>>>
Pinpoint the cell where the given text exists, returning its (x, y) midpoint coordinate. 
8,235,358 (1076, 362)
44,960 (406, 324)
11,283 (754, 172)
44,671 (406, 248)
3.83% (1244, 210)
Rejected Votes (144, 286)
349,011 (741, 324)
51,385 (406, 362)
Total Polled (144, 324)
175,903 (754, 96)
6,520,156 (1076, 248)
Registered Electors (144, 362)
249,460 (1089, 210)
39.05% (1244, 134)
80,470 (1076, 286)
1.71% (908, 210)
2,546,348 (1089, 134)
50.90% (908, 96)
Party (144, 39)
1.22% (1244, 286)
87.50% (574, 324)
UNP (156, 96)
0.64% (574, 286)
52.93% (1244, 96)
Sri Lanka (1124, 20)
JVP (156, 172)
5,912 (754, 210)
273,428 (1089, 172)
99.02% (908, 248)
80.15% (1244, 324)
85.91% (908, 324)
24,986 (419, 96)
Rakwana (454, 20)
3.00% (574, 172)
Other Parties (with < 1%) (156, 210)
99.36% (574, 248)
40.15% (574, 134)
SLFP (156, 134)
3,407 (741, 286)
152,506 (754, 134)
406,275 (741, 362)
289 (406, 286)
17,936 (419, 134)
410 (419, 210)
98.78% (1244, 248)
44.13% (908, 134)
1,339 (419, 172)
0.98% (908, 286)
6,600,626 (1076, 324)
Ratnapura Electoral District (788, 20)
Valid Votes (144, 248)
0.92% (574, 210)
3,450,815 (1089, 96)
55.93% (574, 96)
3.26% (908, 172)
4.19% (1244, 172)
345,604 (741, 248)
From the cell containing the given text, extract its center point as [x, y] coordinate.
<<<
What to produce:
Rewrite every one of the rows above with "Votes" replaced by "Ballots" wherever it occurs, leaving everything else unchanged.

Exercise output:
Pinpoint the cell where the given text exists, returning its (x, y) midpoint coordinate. 
8,235,358 (1076, 362)
44,960 (406, 324)
11,283 (754, 172)
44,671 (406, 248)
3.83% (1244, 210)
Rejected Ballots (144, 286)
349,011 (741, 324)
51,385 (406, 362)
Total Polled (144, 324)
175,903 (754, 96)
6,520,156 (1076, 248)
Registered Electors (144, 362)
249,460 (1089, 210)
39.05% (1244, 134)
80,470 (1076, 286)
1.71% (908, 210)
2,546,348 (1089, 134)
50.90% (908, 96)
Party (144, 39)
1.22% (1244, 286)
87.50% (574, 324)
UNP (156, 96)
0.64% (574, 286)
52.93% (1244, 96)
Sri Lanka (1124, 20)
JVP (156, 172)
5,912 (754, 210)
273,428 (1089, 172)
99.02% (908, 248)
80.15% (1244, 324)
85.91% (908, 324)
24,986 (419, 96)
Rakwana (454, 20)
3.00% (574, 172)
Other Parties (with < 1%) (156, 210)
99.36% (574, 248)
40.15% (574, 134)
SLFP (156, 134)
3,407 (741, 286)
152,506 (754, 134)
406,275 (741, 362)
289 (406, 286)
17,936 (419, 134)
410 (419, 210)
98.78% (1244, 248)
44.13% (908, 134)
1,339 (419, 172)
0.98% (908, 286)
6,600,626 (1076, 324)
Ratnapura Electoral District (788, 20)
Valid Ballots (144, 248)
0.92% (574, 210)
3,450,815 (1089, 96)
55.93% (574, 96)
3.26% (908, 172)
4.19% (1244, 172)
345,604 (741, 248)
From the cell containing the given text, extract its center point as [x, y] coordinate.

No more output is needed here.